**YOUR OBJECTIVE**
Pick out every line in the data below that holds "none".

Segment Open

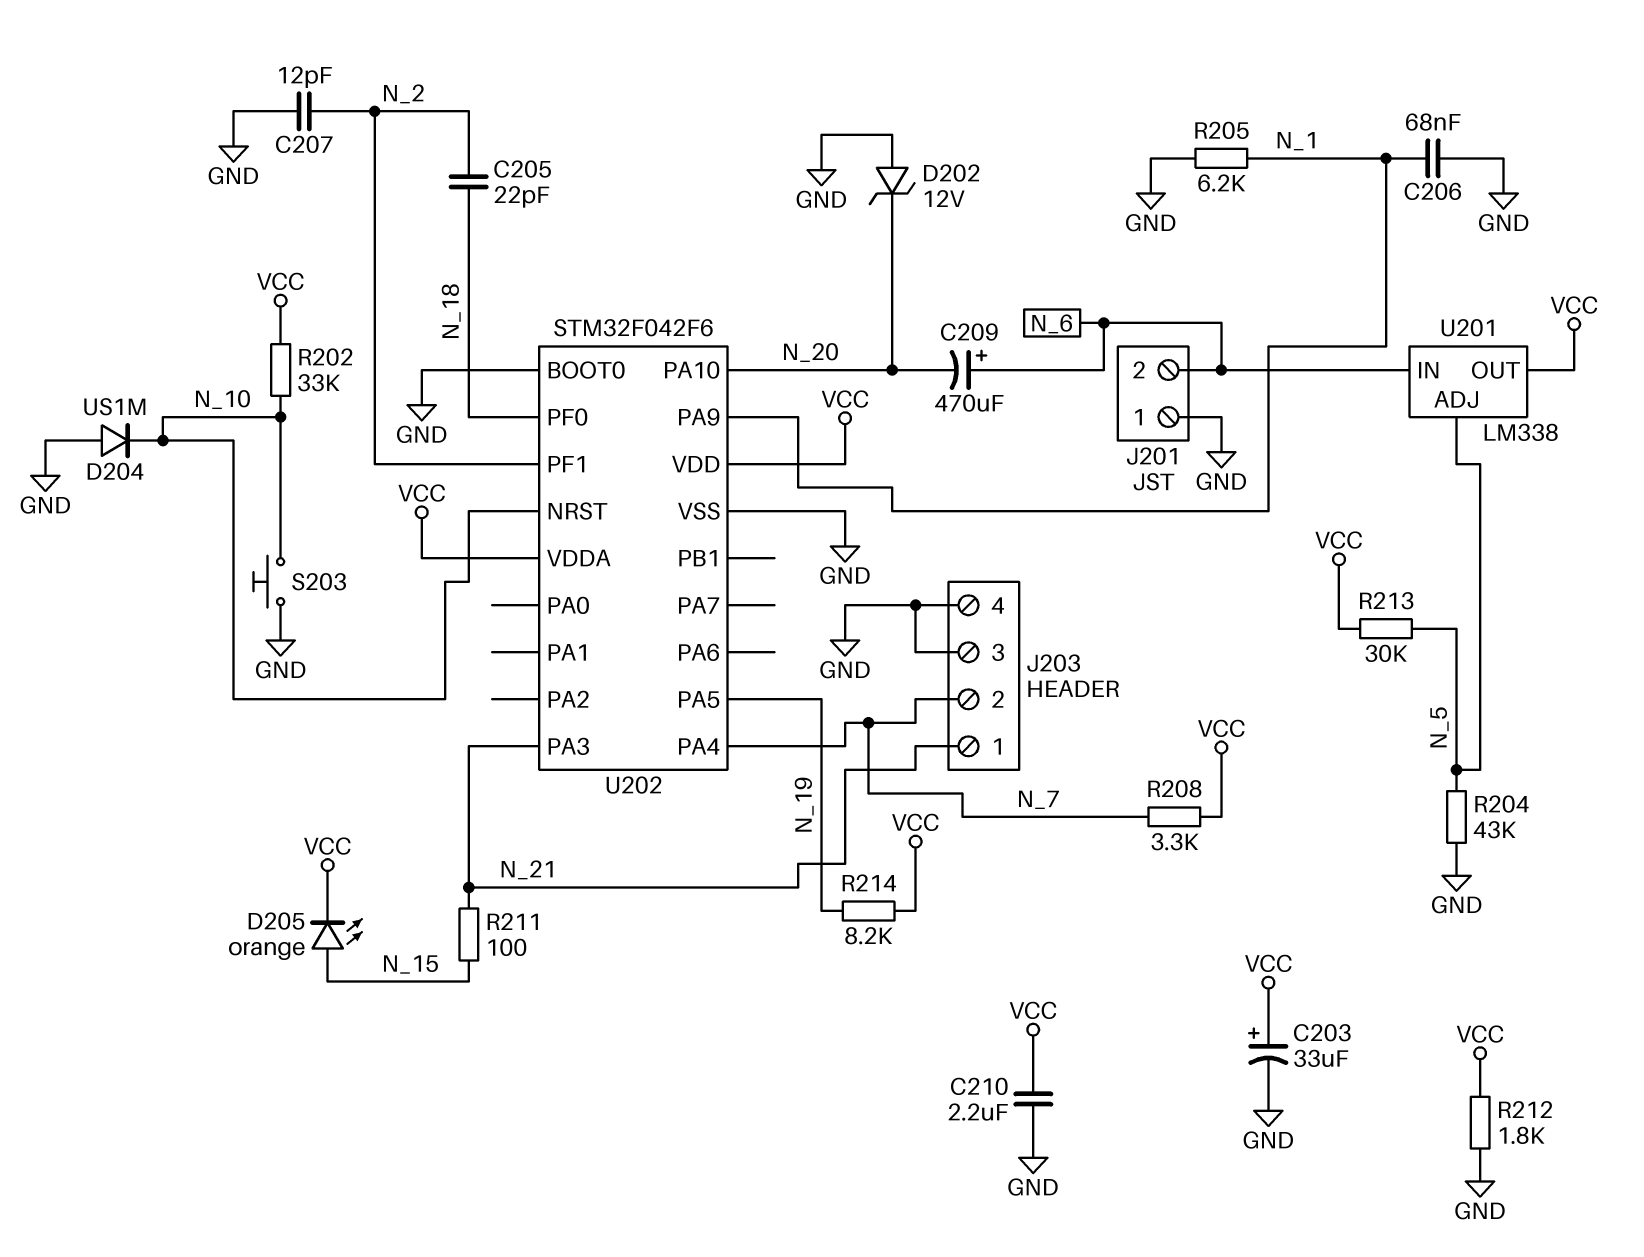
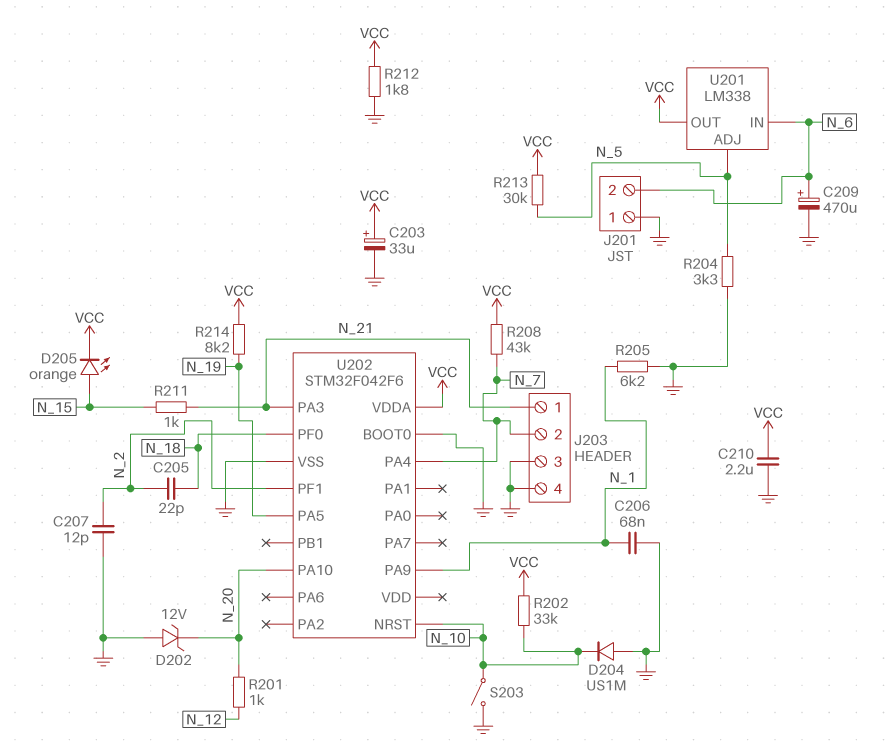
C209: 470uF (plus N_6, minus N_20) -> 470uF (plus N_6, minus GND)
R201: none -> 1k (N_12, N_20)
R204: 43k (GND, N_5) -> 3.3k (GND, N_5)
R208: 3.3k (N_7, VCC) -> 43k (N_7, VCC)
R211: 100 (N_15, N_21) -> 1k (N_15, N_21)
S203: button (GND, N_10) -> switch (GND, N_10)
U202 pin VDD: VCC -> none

Segment Closed

**SOLVED PROBLEM**
R201: none -> 1k (N_12, N_20)
U202 pin VDD: VCC -> none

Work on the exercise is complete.